Write out each record exactly as it stands. No pictures belong in the copy.

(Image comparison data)
##########

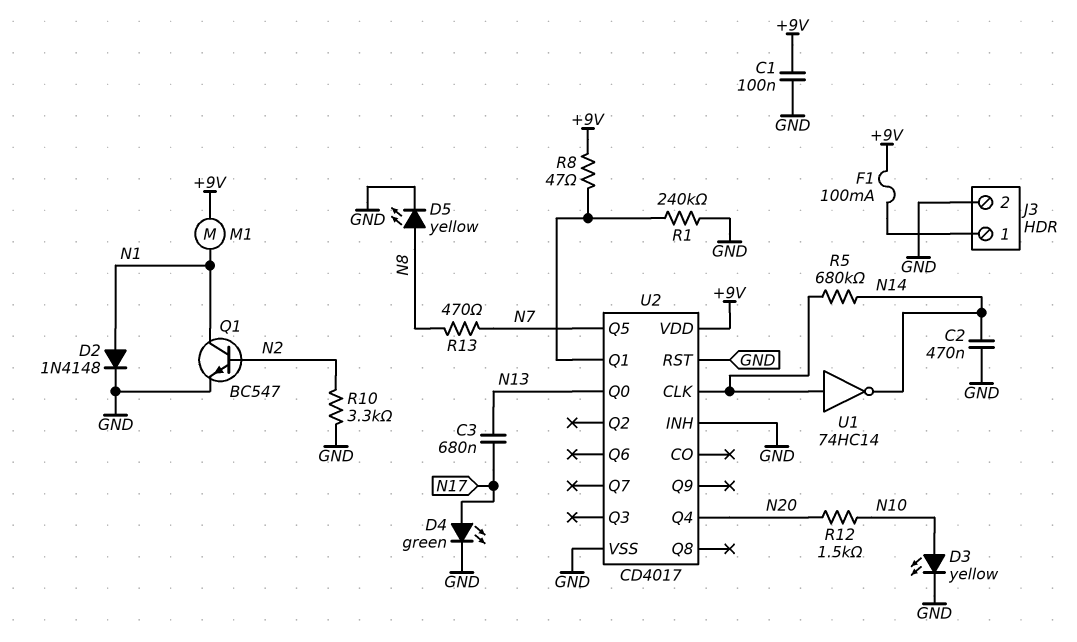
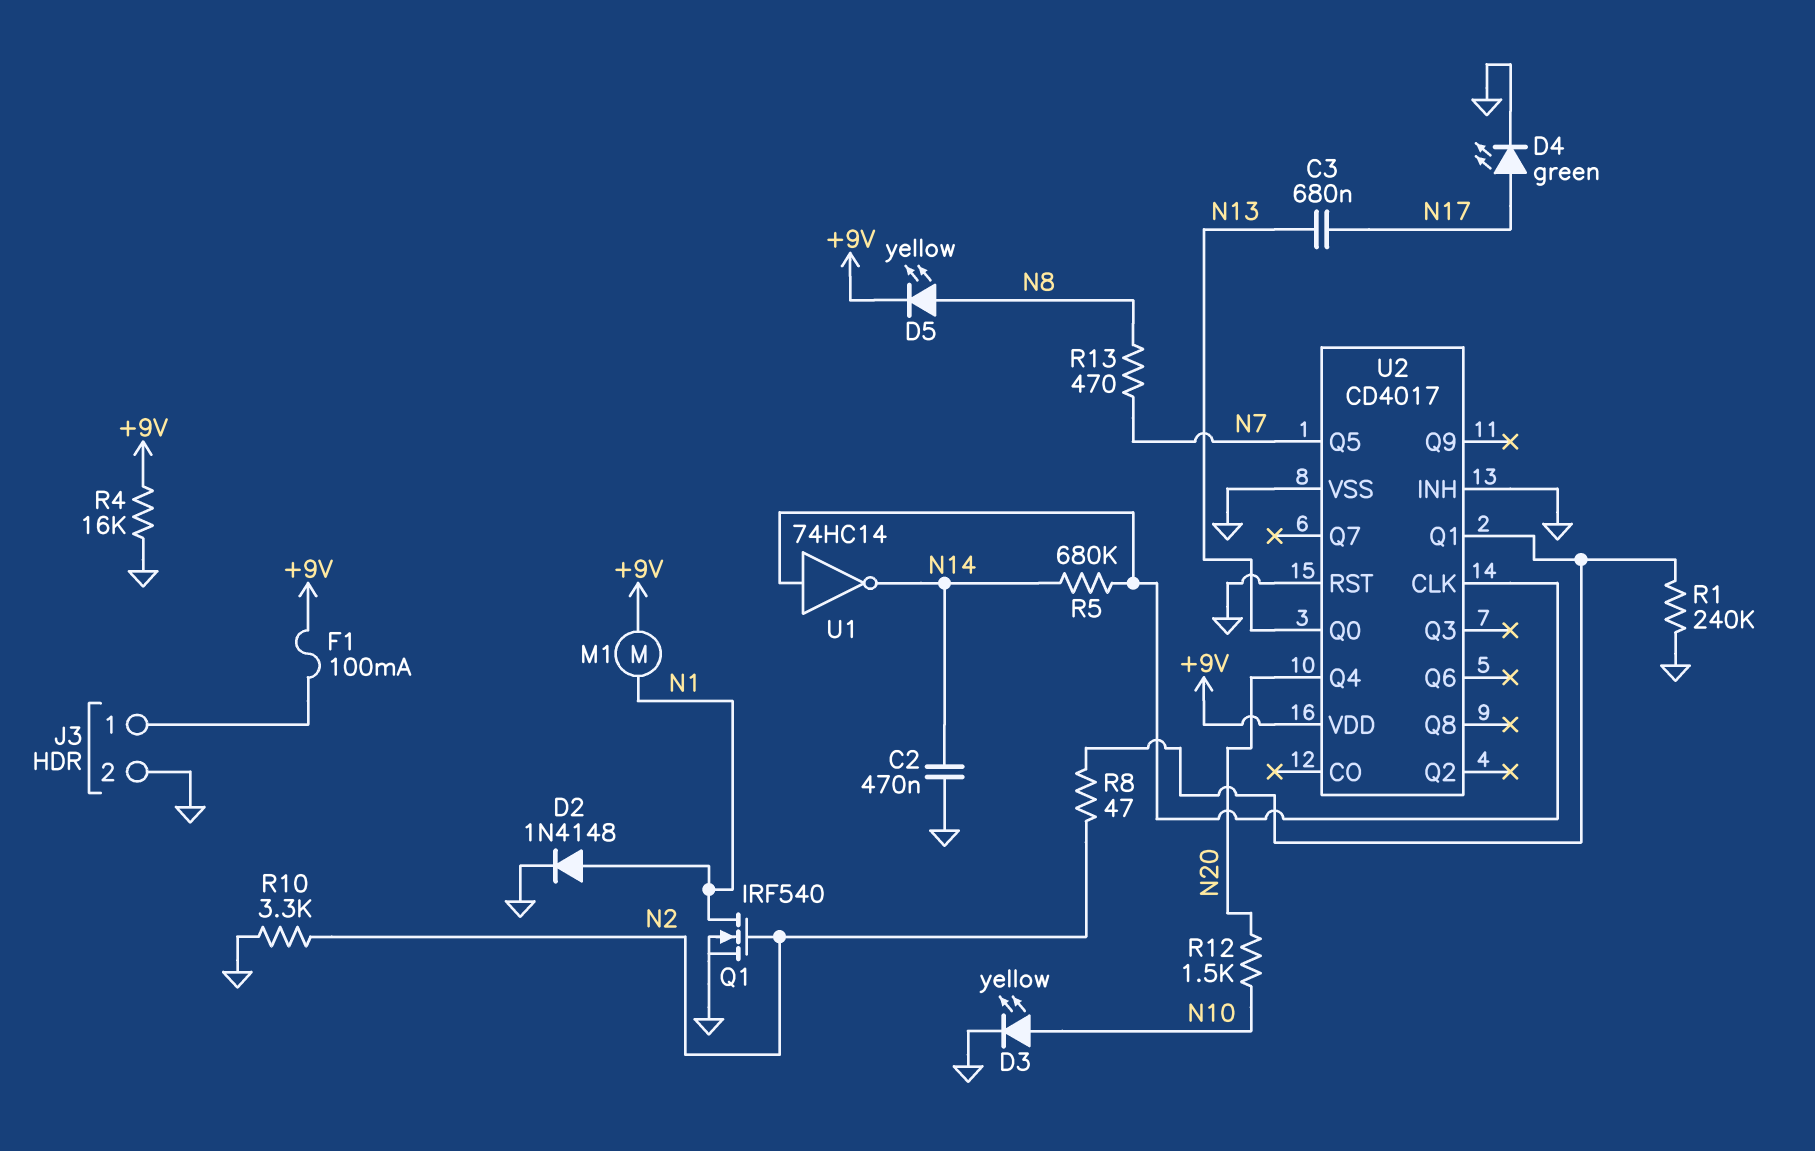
C1: 100nF (+9V, GND) -> none
D5: LED yellow (A N8, K GND) -> LED yellow (A N8, K +9V)
Q1: NPN BC547 (B N2, C N1, E GND) -> NMOS IRF540 (G N2, D N1, S GND)
R4: none -> 16k (+9V, GND)
R8: 47 (+9V, U2/Q1) -> 47 (N2, U2/Q1)

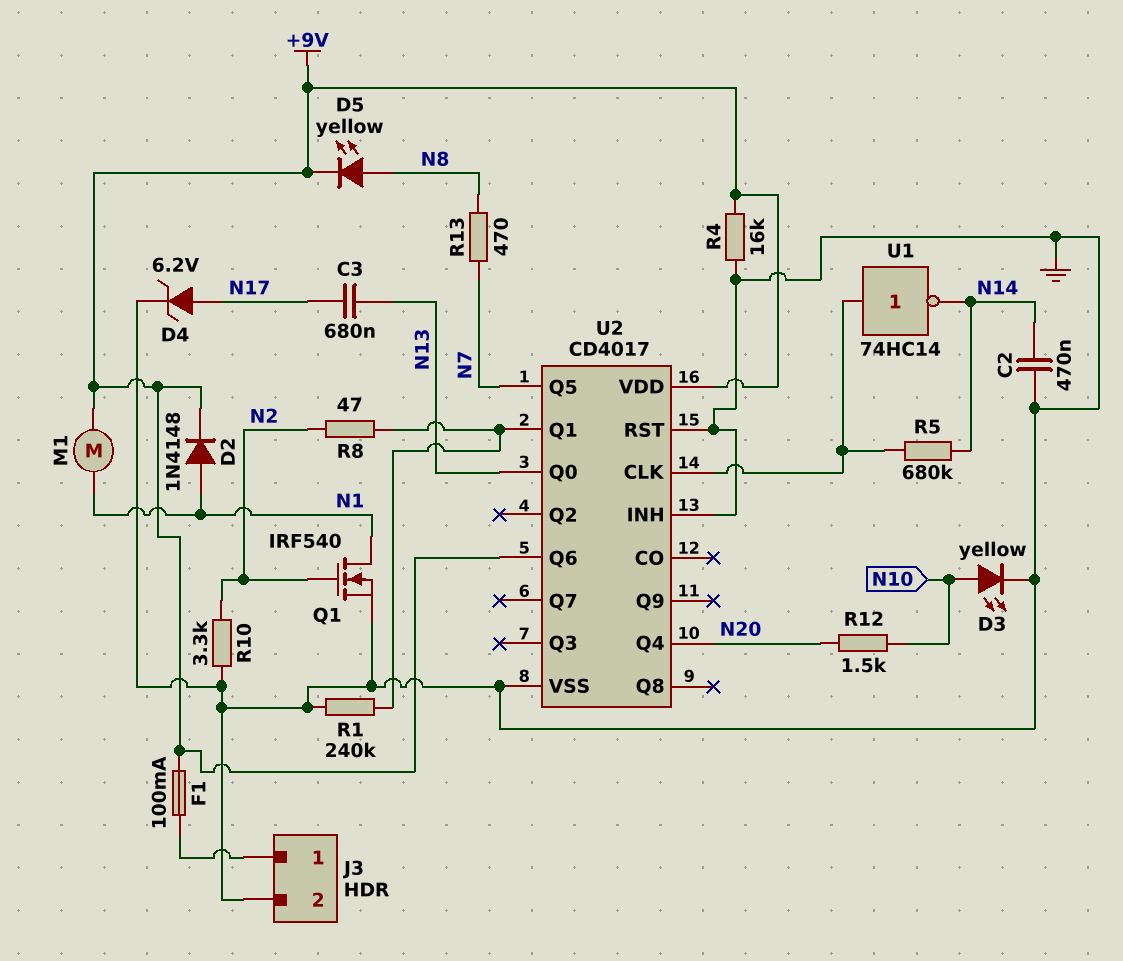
D2: diode 1N4148 (A N1, K GND) -> diode 1N4148 (A N1, K +9V)
D4: LED green (A N17, K GND) -> zener 6.2V (A N17, K GND)
U2 pin Q6: none -> +9V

##########

• Written response
C1: 100nF (+9V, GND) -> none
D5: LED yellow (A N8, K GND) -> LED yellow (A N8, K +9V)
Q1: NPN BC547 (B N2, C N1, E GND) -> NMOS IRF540 (G N2, D N1, S GND)
R4: none -> 16k (+9V, GND)
R8: 47 (+9V, U2/Q1) -> 47 (N2, U2/Q1)

D2: diode 1N4148 (A N1, K GND) -> diode 1N4148 (A N1, K +9V)
D4: LED green (A N17, K GND) -> zener 6.2V (A N17, K GND)
U2 pin Q6: none -> +9V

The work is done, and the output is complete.